What is expected
Copy all of the data that follows without altering a word.

Task inputs

-=-=-=-=-

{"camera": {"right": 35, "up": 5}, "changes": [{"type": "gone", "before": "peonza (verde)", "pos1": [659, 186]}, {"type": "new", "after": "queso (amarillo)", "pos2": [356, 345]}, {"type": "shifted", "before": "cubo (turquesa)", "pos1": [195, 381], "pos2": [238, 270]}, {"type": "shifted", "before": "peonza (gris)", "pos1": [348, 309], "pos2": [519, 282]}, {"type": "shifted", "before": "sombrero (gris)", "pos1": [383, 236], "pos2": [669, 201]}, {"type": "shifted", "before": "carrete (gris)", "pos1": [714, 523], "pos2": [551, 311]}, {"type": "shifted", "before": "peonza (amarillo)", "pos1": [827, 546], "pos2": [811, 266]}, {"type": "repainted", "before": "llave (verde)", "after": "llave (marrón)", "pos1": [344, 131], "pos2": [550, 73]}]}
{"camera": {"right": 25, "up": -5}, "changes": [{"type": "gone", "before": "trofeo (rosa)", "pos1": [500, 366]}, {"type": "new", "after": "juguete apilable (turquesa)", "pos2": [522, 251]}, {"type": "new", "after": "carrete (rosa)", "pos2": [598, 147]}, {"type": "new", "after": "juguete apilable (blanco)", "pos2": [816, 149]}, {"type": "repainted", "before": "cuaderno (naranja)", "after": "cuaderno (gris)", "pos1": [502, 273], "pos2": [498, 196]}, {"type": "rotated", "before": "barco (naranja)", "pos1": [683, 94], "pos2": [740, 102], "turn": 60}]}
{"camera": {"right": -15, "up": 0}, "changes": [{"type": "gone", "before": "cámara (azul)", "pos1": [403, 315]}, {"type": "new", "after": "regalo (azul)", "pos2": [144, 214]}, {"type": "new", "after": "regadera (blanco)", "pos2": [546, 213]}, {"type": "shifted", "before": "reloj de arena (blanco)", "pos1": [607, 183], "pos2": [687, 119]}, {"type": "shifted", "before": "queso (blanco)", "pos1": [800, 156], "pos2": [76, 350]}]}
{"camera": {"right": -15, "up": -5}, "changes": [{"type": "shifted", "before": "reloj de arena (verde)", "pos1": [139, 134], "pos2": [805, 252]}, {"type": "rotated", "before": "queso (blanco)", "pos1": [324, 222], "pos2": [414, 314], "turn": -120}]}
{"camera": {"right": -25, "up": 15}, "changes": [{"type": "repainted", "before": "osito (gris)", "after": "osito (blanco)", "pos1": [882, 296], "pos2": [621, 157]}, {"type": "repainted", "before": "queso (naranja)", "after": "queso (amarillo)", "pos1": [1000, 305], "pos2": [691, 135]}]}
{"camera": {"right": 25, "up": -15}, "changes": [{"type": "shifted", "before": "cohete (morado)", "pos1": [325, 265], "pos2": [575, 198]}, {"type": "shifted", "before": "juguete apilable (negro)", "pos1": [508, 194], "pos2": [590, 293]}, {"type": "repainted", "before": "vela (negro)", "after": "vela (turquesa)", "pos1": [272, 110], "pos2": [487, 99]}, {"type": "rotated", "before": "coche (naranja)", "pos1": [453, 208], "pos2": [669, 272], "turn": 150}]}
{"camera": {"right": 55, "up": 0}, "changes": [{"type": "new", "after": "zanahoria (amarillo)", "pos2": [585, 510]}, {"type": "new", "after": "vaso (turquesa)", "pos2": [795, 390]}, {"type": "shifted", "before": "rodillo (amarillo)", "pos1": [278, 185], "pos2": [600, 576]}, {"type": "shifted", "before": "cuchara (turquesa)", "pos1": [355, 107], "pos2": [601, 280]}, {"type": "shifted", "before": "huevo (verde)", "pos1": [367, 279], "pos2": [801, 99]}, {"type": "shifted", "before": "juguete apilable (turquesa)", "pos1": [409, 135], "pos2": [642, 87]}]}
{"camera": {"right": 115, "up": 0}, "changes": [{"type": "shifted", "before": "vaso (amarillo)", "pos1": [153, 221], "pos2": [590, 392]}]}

-=-=-=-=-

Written answer
{"camera": {"right": 35, "up": 5}, "changes": [{"type": "gone", "before": "peonza (verde)", "pos1": [659, 186]}, {"type": "new", "after": "queso (amarillo)", "pos2": [356, 345]}, {"type": "shifted", "before": "cubo (turquesa)", "pos1": [195, 381], "pos2": [238, 270]}, {"type": "shifted", "before": "peonza (gris)", "pos1": [348, 309], "pos2": [519, 282]}, {"type": "shifted", "before": "sombrero (gris)", "pos1": [383, 236], "pos2": [669, 201]}, {"type": "shifted", "before": "carrete (gris)", "pos1": [714, 523], "pos2": [551, 311]}, {"type": "shifted", "before": "peonza (amarillo)", "pos1": [827, 546], "pos2": [811, 266]}, {"type": "repainted", "before": "llave (verde)", "after": "llave (marrón)", "pos1": [344, 131], "pos2": [550, 73]}]}
{"camera": {"right": 25, "up": -5}, "changes": [{"type": "gone", "before": "trofeo (rosa)", "pos1": [500, 366]}, {"type": "new", "after": "juguete apilable (turquesa)", "pos2": [522, 251]}, {"type": "new", "after": "carrete (rosa)", "pos2": [598, 147]}, {"type": "new", "after": "juguete apilable (blanco)", "pos2": [816, 149]}, {"type": "repainted", "before": "cuaderno (naranja)", "after": "cuaderno (gris)", "pos1": [502, 273], "pos2": [498, 196]}, {"type": "rotated", "before": "barco (naranja)", "pos1": [683, 94], "pos2": [740, 102], "turn": 60}]}
{"camera": {"right": -15, "up": 0}, "changes": [{"type": "gone", "before": "cámara (azul)", "pos1": [403, 315]}, {"type": "new", "after": "regalo (azul)", "pos2": [144, 214]}, {"type": "new", "after": "regadera (blanco)", "pos2": [546, 213]}, {"type": "shifted", "before": "reloj de arena (blanco)", "pos1": [607, 183], "pos2": [687, 119]}, {"type": "shifted", "before": "queso (blanco)", "pos1": [800, 156], "pos2": [76, 350]}]}
{"camera": {"right": -15, "up": -5}, "changes": [{"type": "shifted", "before": "reloj de arena (verde)", "pos1": [139, 134], "pos2": [805, 252]}, {"type": "rotated", "before": "queso (blanco)", "pos1": [324, 222], "pos2": [414, 314], "turn": -120}]}
{"camera": {"right": -25, "up": 15}, "changes": [{"type": "repainted", "before": "osito (gris)", "after": "osito (blanco)", "pos1": [882, 296], "pos2": [621, 157]}, {"type": "repainted", "before": "queso (naranja)", "after": "queso (amarillo)", "pos1": [1000, 305], "pos2": [691, 135]}]}
{"camera": {"right": 25, "up": -15}, "changes": [{"type": "shifted", "before": "cohete (morado)", "pos1": [325, 265], "pos2": [575, 198]}, {"type": "shifted", "before": "juguete apilable (negro)", "pos1": [508, 194], "pos2": [590, 293]}, {"type": "repainted", "before": "vela (negro)", "after": "vela (turquesa)", "pos1": [272, 110], "pos2": [487, 99]}, {"type": "rotated", "before": "coche (naranja)", "pos1": [453, 208], "pos2": [669, 272], "turn": 150}]}
{"camera": {"right": 55, "up": 0}, "changes": [{"type": "new", "after": "zanahoria (amarillo)", "pos2": [585, 510]}, {"type": "new", "after": "vaso (turquesa)", "pos2": [795, 390]}, {"type": "shifted", "before": "rodillo (amarillo)", "pos1": [278, 185], "pos2": [600, 576]}, {"type": "shifted", "before": "cuchara (turquesa)", "pos1": [355, 107], "pos2": [601, 280]}, {"type": "shifted", "before": "huevo (verde)", "pos1": [367, 279], "pos2": [801, 99]}, {"type": "shifted", "before": "juguete apilable (turquesa)", "pos1": [409, 135], "pos2": [642, 87]}]}
{"camera": {"right": 115, "up": 0}, "changes": [{"type": "shifted", "before": "vaso (amarillo)", "pos1": [153, 221], "pos2": [590, 392]}]}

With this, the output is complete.